* PROBLEM REQUIREMENTS *
Output the listing exactly, without its pictures.

* EXTRACTED INFORMATION *
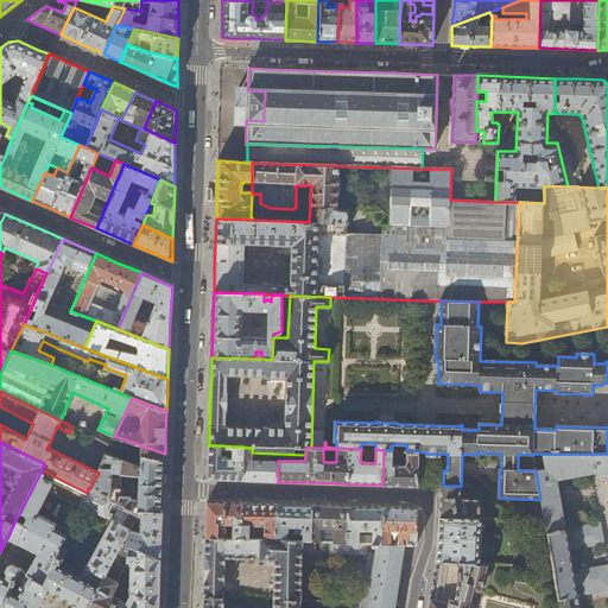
[(164,457),(165,454),(141,445),(140,455),(164,463),(164,457)]
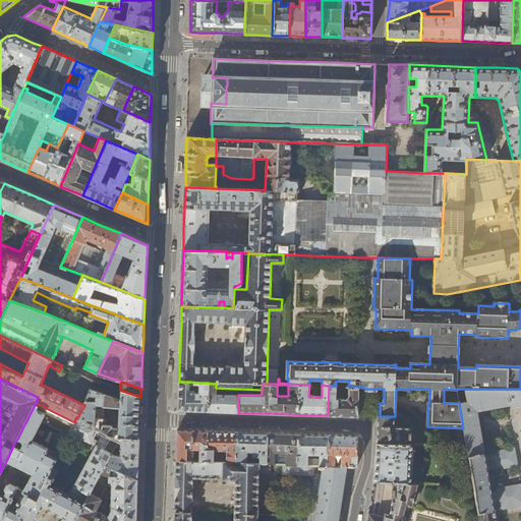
[(192,411),(208,412),(208,393),(209,394),(209,384),(209,383),(200,383),(199,393),(190,393),(190,382),(179,382),(179,387),(178,411),(192,411)]
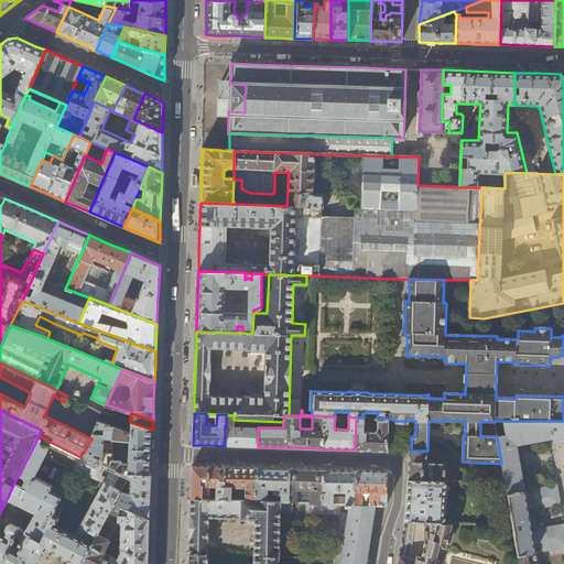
[(238,446),(258,447),(258,427),(234,426),(234,420),(234,415),(226,415),(226,426),(225,425),(225,446),(238,446)]
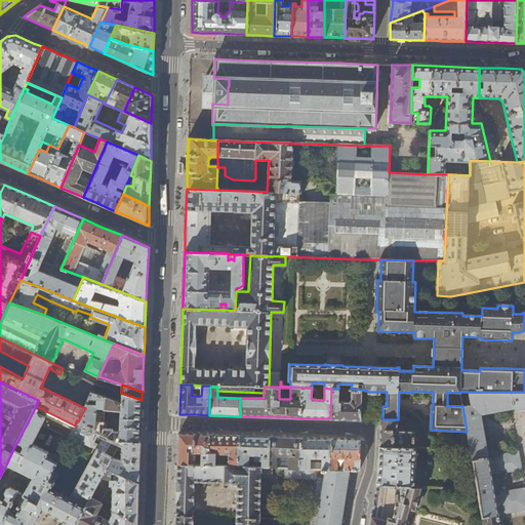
[(361,419),(362,390),(351,389),(351,401),(338,401),(339,389),(338,389),(331,389),(330,418),(344,418),(361,419)]
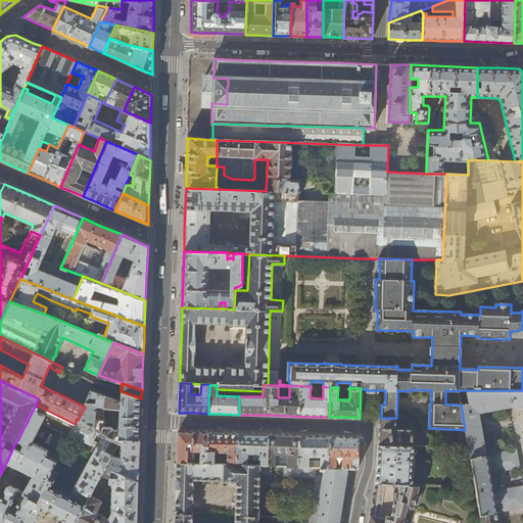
[(522,390),(459,390),(459,391),(461,405),(465,430),(468,448),(470,458),(476,488),(480,515),(496,513),(522,508),(522,487),(500,491),(500,494),(493,494),(489,473),(495,472),(520,468),(517,450),(486,456),(480,414),(522,406),(522,390)]
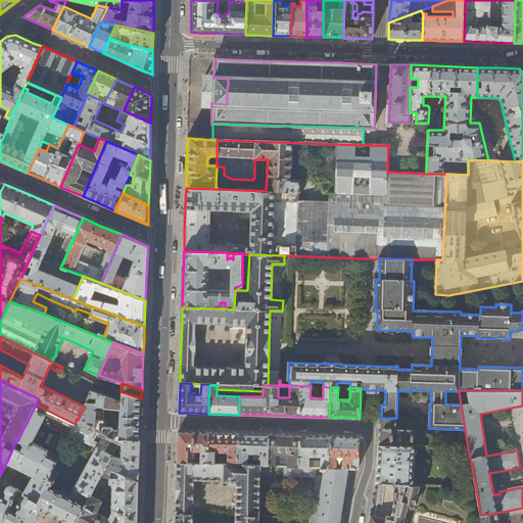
[(78,420),(121,440),(139,440),(140,421),(140,406),(121,400),(91,391),(85,407),(78,420)]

* WRITTEN ANSWER *
[(164,457),(165,454),(141,445),(140,455),(164,463),(164,457)]
[(192,411),(208,412),(208,393),(209,394),(209,384),(209,383),(200,383),(199,393),(190,393),(190,382),(179,382),(179,387),(178,411),(192,411)]
[(238,446),(258,447),(258,427),(234,426),(234,420),(234,415),(226,415),(226,426),(225,425),(225,446),(238,446)]
[(361,419),(362,390),(351,389),(351,401),(338,401),(339,389),(338,389),(331,389),(330,418),(344,418),(361,419)]
[(522,390),(459,390),(459,391),(461,405),(465,430),(468,448),(470,458),(476,488),(480,515),(496,513),(522,508),(522,487),(500,491),(500,494),(493,494),(489,473),(495,472),(520,468),(517,450),(486,456),(480,414),(522,406),(522,390)]
[(78,420),(121,440),(139,440),(140,421),(140,406),(121,400),(91,391),(85,407),(78,420)]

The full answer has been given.